(Source records)
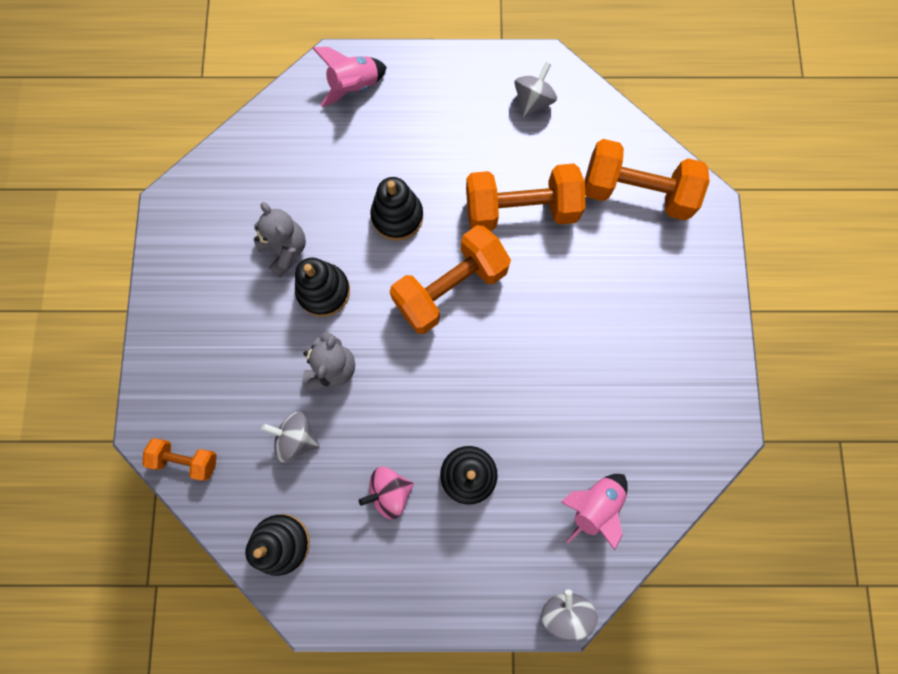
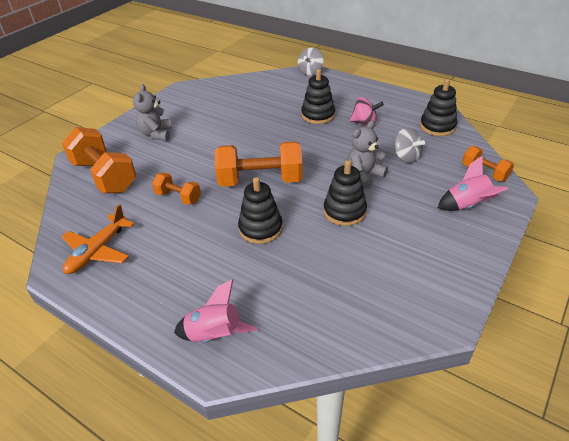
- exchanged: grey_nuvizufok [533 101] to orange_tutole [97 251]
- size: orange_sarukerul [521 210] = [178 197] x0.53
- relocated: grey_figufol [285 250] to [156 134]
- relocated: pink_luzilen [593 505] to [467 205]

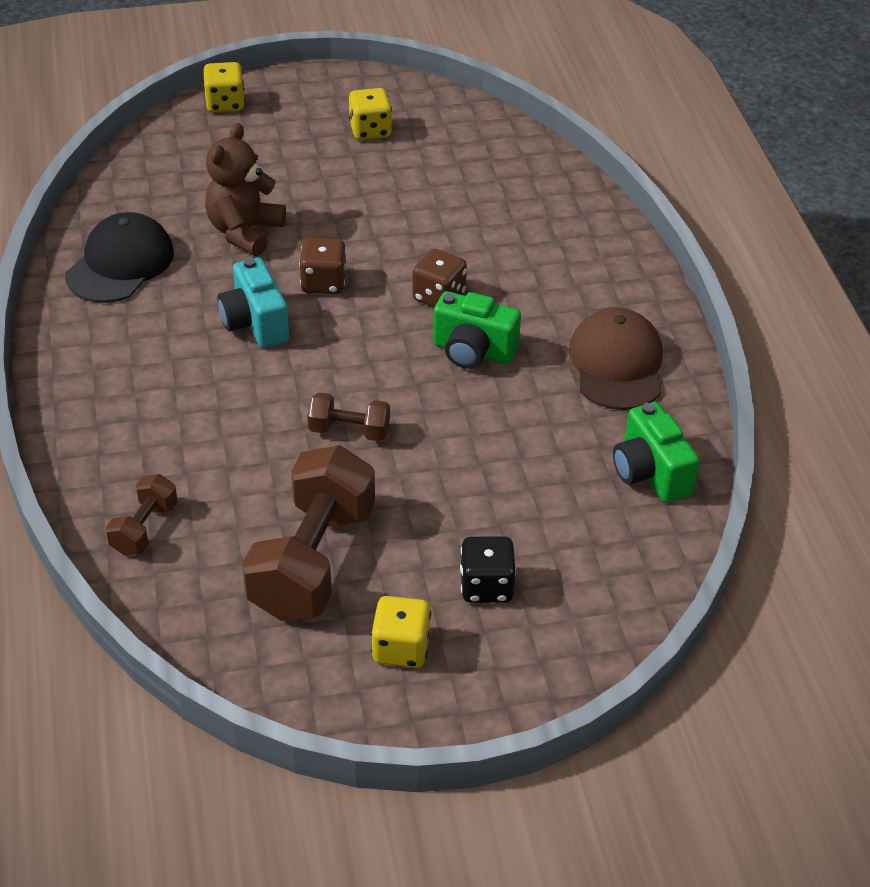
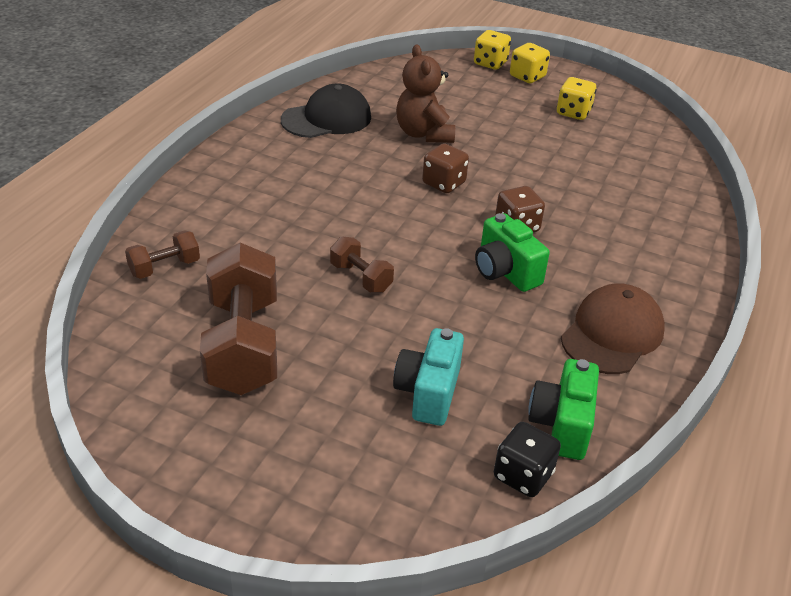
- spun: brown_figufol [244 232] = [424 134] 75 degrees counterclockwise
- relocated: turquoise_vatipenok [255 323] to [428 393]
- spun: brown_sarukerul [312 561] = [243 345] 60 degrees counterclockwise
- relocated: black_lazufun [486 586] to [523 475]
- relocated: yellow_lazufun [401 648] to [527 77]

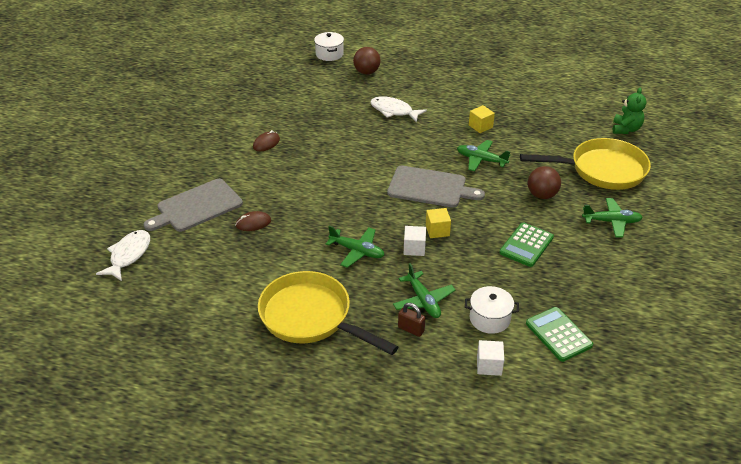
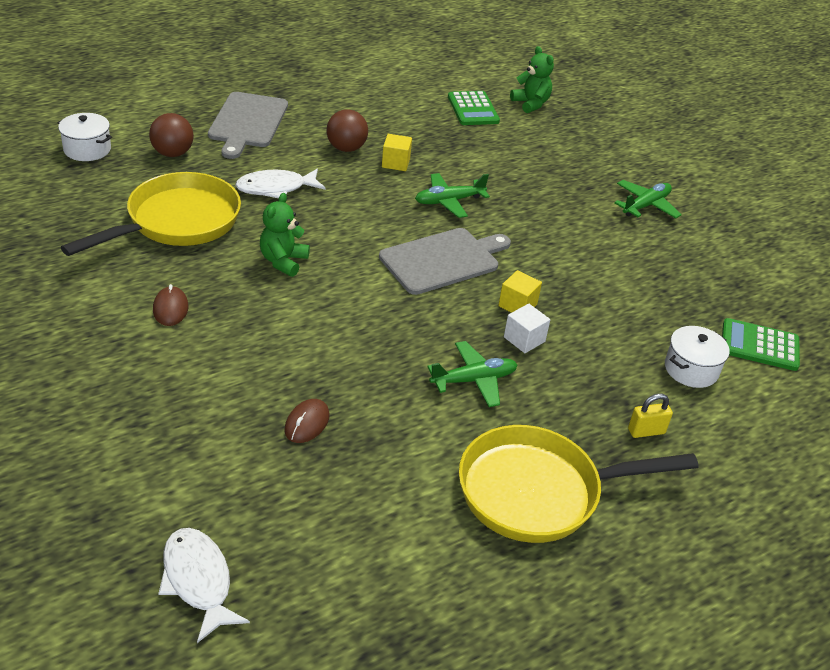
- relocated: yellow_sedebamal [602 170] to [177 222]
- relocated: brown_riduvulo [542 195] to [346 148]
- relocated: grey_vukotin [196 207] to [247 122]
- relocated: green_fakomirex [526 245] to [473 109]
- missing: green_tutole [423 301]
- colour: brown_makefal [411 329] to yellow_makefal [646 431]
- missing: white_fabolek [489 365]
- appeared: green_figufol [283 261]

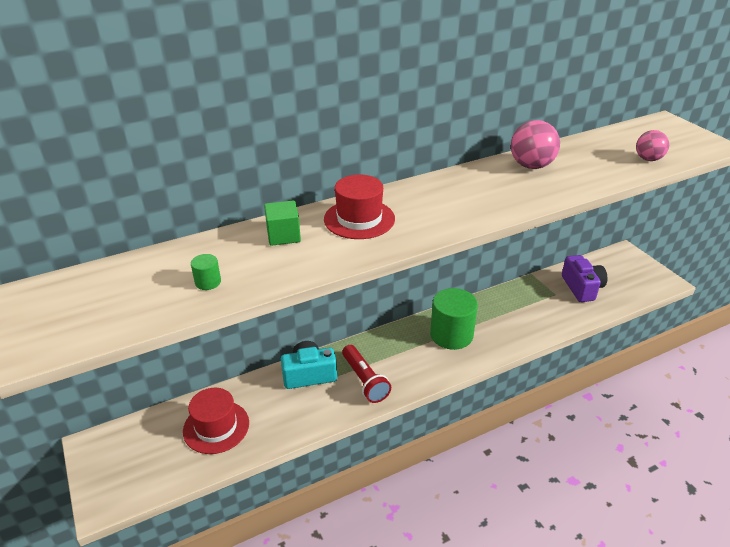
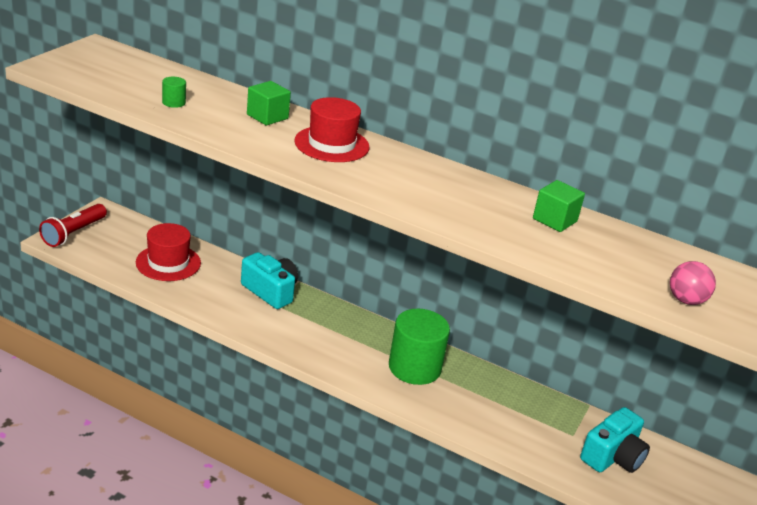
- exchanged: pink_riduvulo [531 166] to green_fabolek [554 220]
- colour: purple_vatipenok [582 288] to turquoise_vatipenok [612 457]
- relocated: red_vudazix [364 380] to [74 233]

**WHAT TO DO**
Set down exactly the lines running from the beginning of the entries above to the line that contains "- relocated: grey_figufol", including both, and leave out pictures.

**ANSWER AREA**
- exchanged: grey_nuvizufok [533 101] to orange_tutole [97 251]
- size: orange_sarukerul [521 210] = [178 197] x0.53
- relocated: grey_figufol [285 250] to [156 134]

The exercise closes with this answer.